YOUR GOAL: Leave every picture behind and copy the rest of the entries below exactly.

BEGIN GIVEN DATA

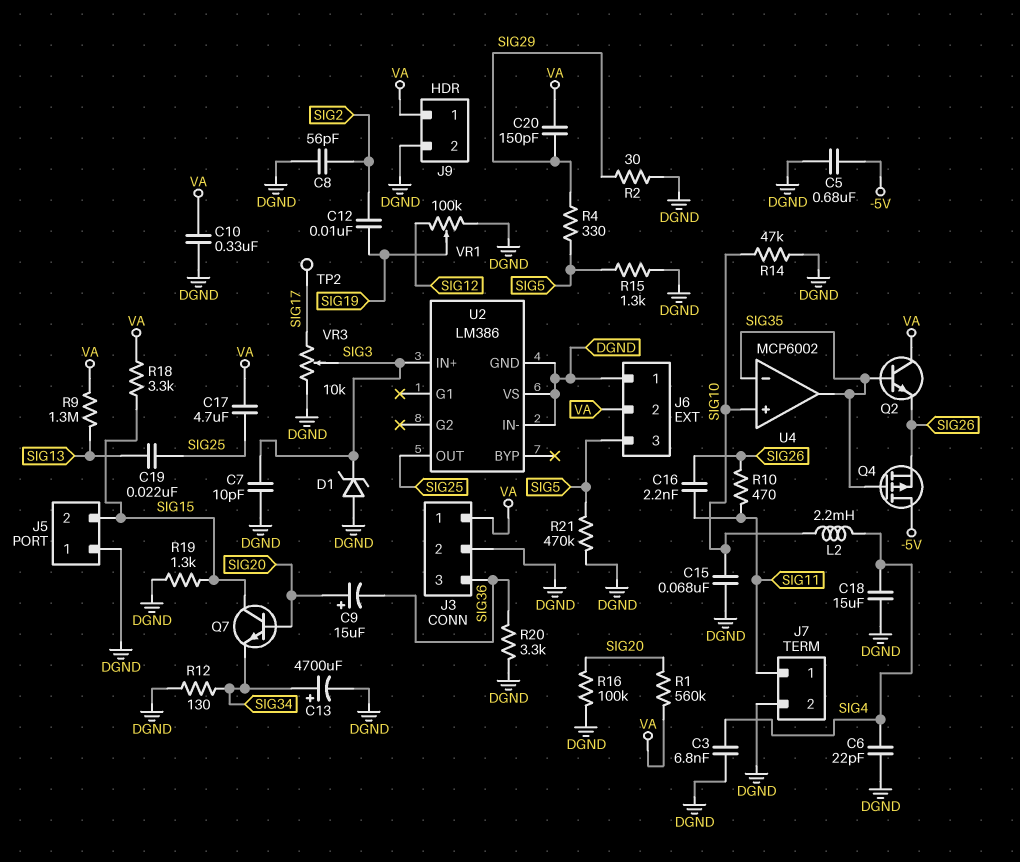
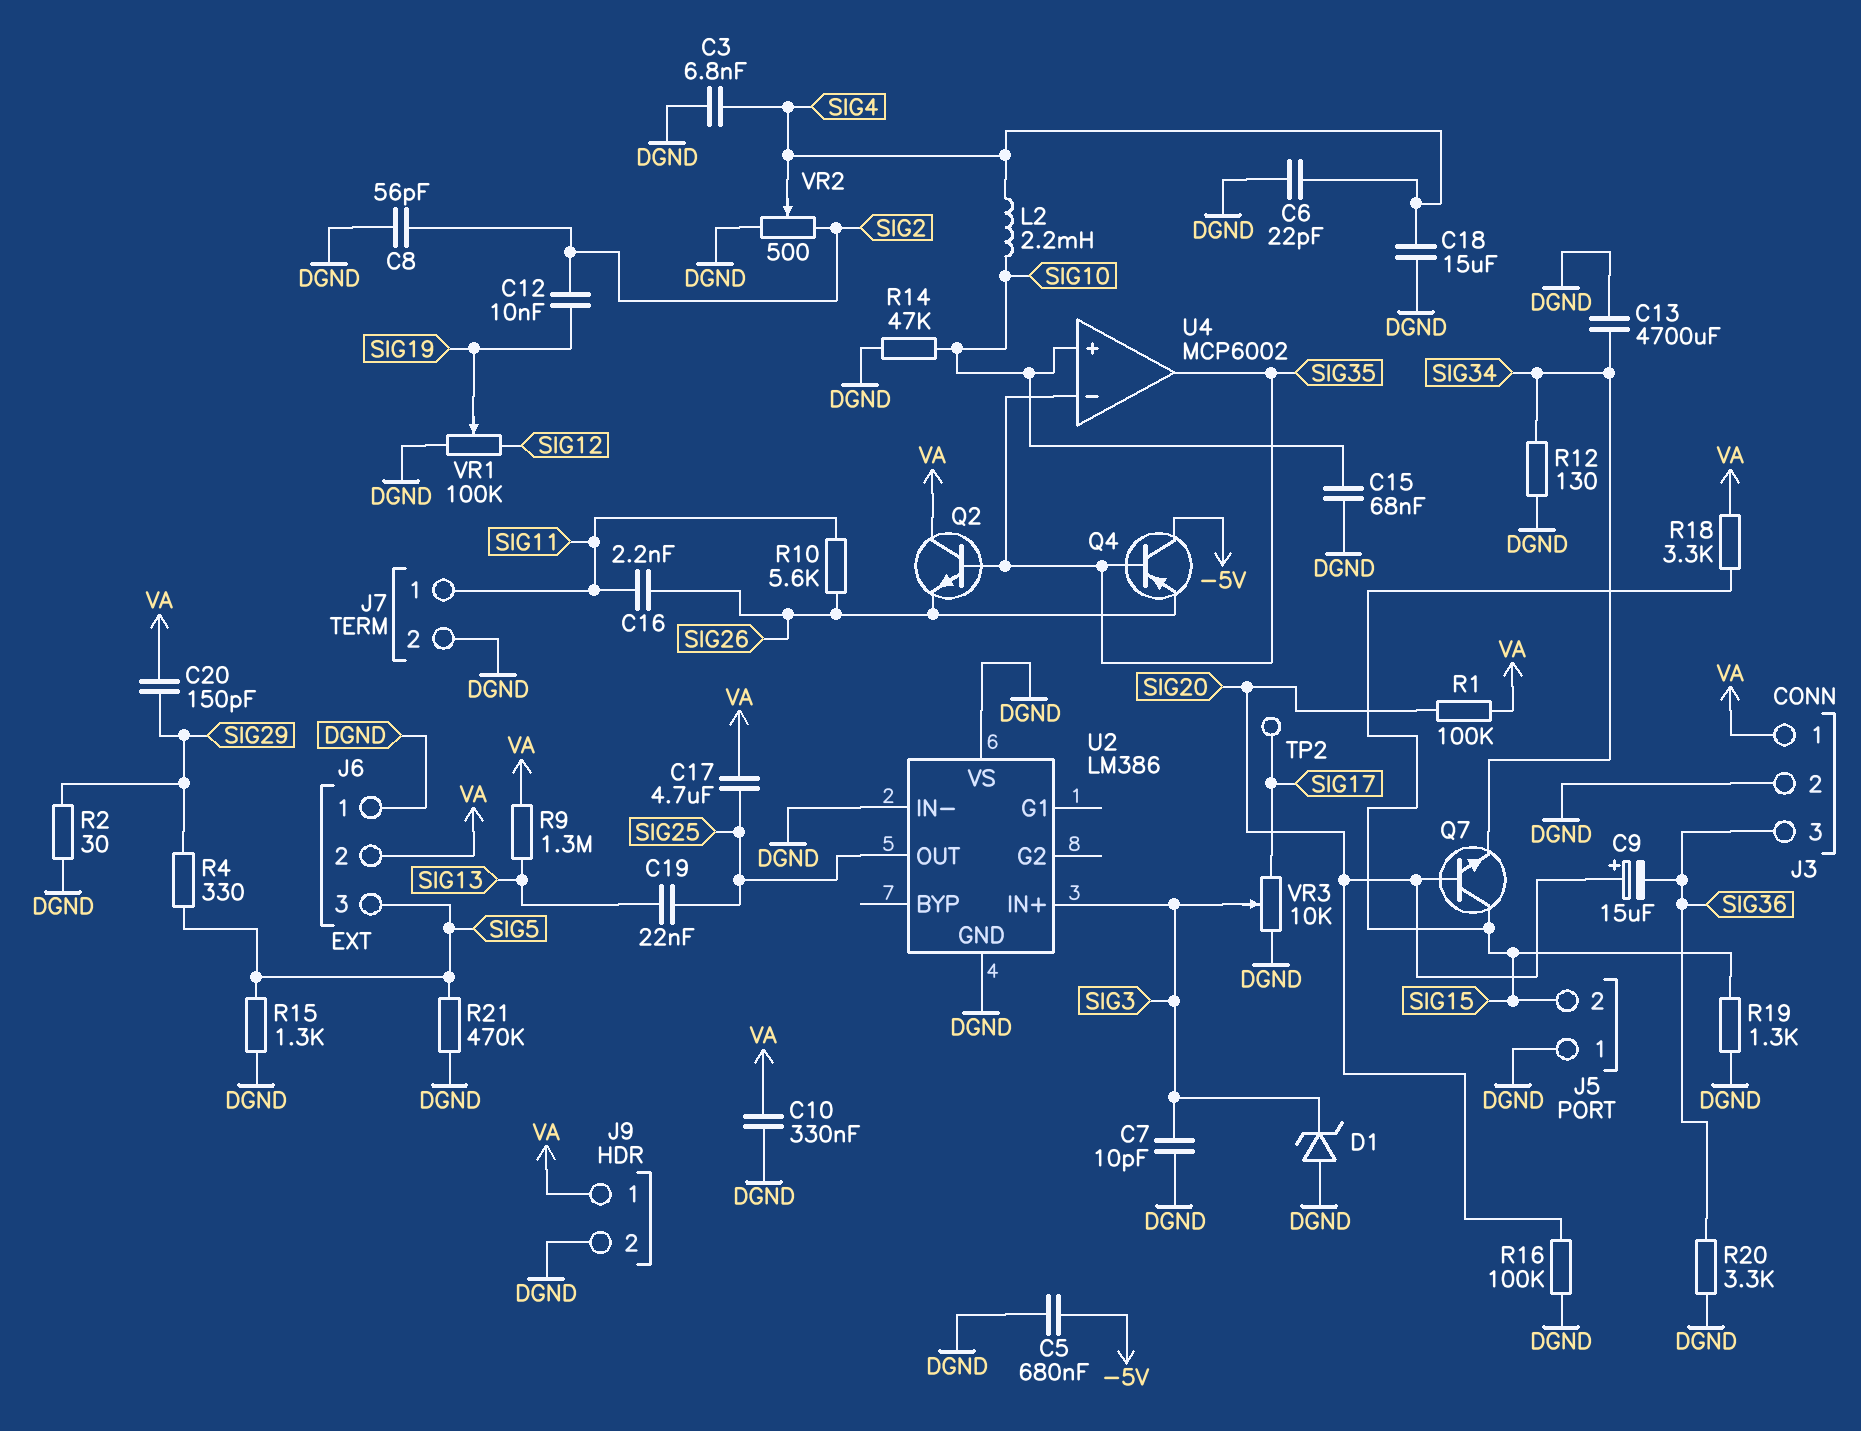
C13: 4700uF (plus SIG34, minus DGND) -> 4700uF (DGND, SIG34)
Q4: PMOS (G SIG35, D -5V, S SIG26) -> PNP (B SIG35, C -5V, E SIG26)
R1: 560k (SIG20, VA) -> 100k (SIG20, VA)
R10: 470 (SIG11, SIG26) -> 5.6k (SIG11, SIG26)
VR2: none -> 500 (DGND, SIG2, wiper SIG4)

END GIVEN DATA

OUTPUT FOR THIS EXERCISE:
C13: 4700uF (plus SIG34, minus DGND) -> 4700uF (DGND, SIG34)
Q4: PMOS (G SIG35, D -5V, S SIG26) -> PNP (B SIG35, C -5V, E SIG26)
R1: 560k (SIG20, VA) -> 100k (SIG20, VA)
R10: 470 (SIG11, SIG26) -> 5.6k (SIG11, SIG26)
VR2: none -> 500 (DGND, SIG2, wiper SIG4)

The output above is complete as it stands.